Extracted entries:
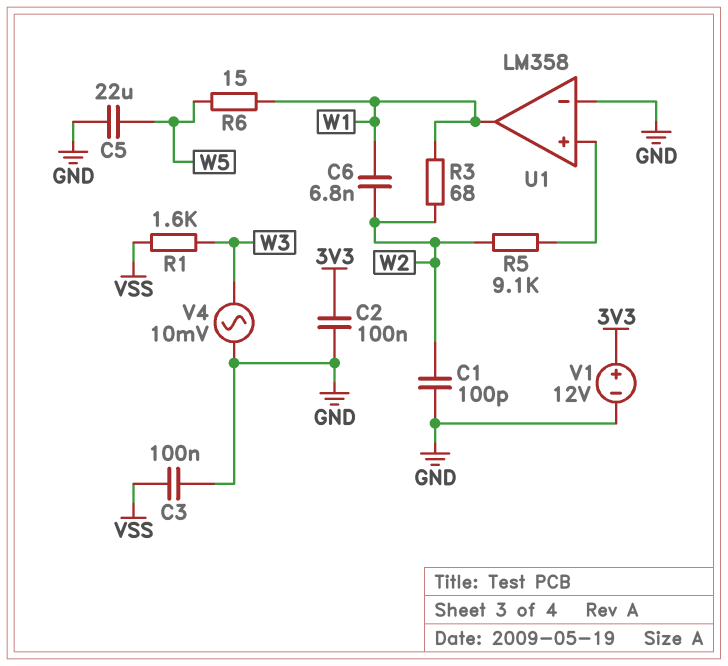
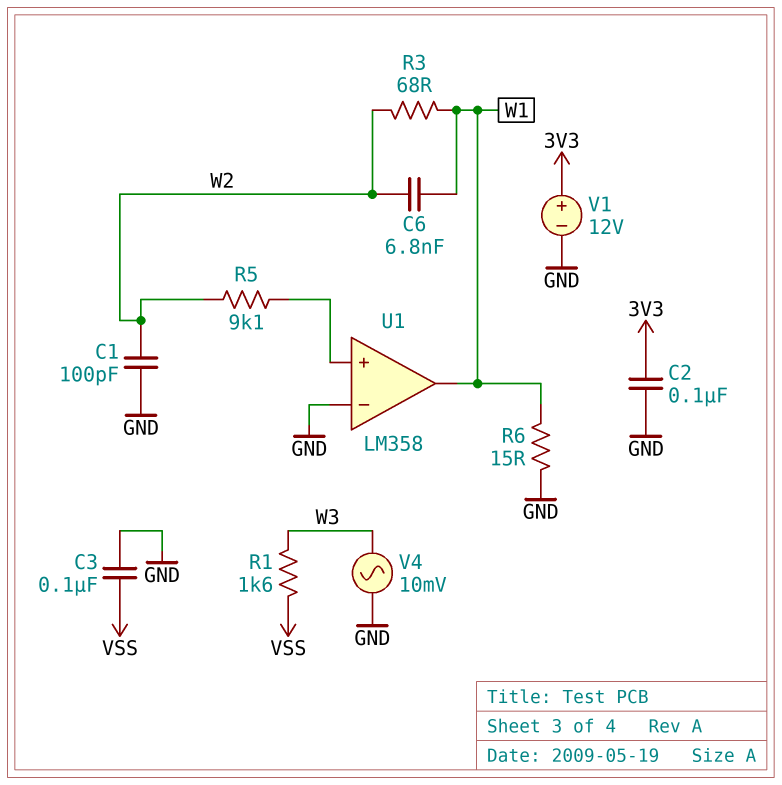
C5: 22uF (GND, W5) -> none
R6: 15 (W1, W5) -> 15 (GND, W1)

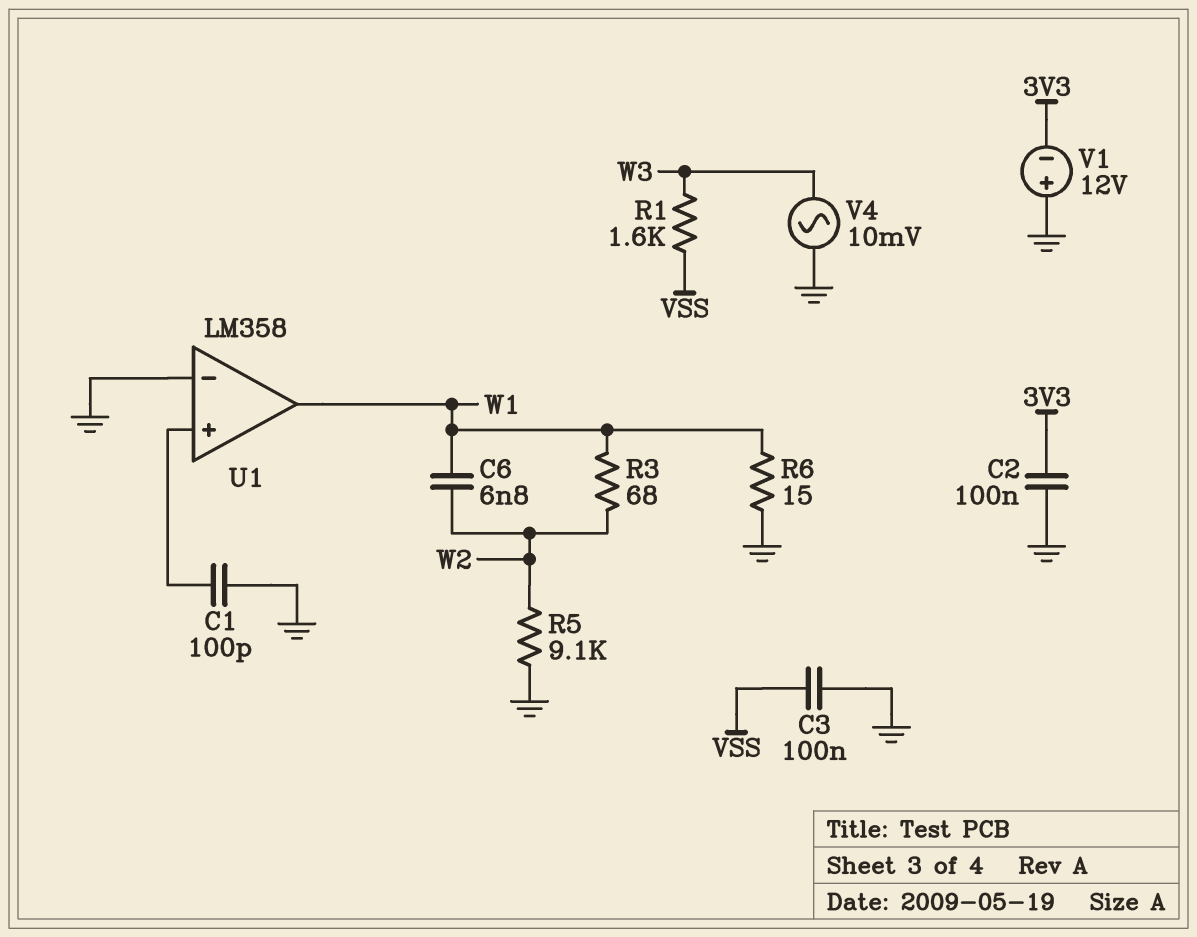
C1: 100pF (GND, W2) -> 100pF (GND, U1/in+)
R5: 9.1k (U1/in+, W2) -> 9.1k (GND, W2)
V1: 12V (plus 3V3, minus GND) -> 12V (plus GND, minus 3V3)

Prompt: Apart from the pictures, restate all of the listing above exactly.

Solution:
C5: 22uF (GND, W5) -> none
R6: 15 (W1, W5) -> 15 (GND, W1)

C1: 100pF (GND, W2) -> 100pF (GND, U1/in+)
R5: 9.1k (U1/in+, W2) -> 9.1k (GND, W2)
V1: 12V (plus 3V3, minus GND) -> 12V (plus GND, minus 3V3)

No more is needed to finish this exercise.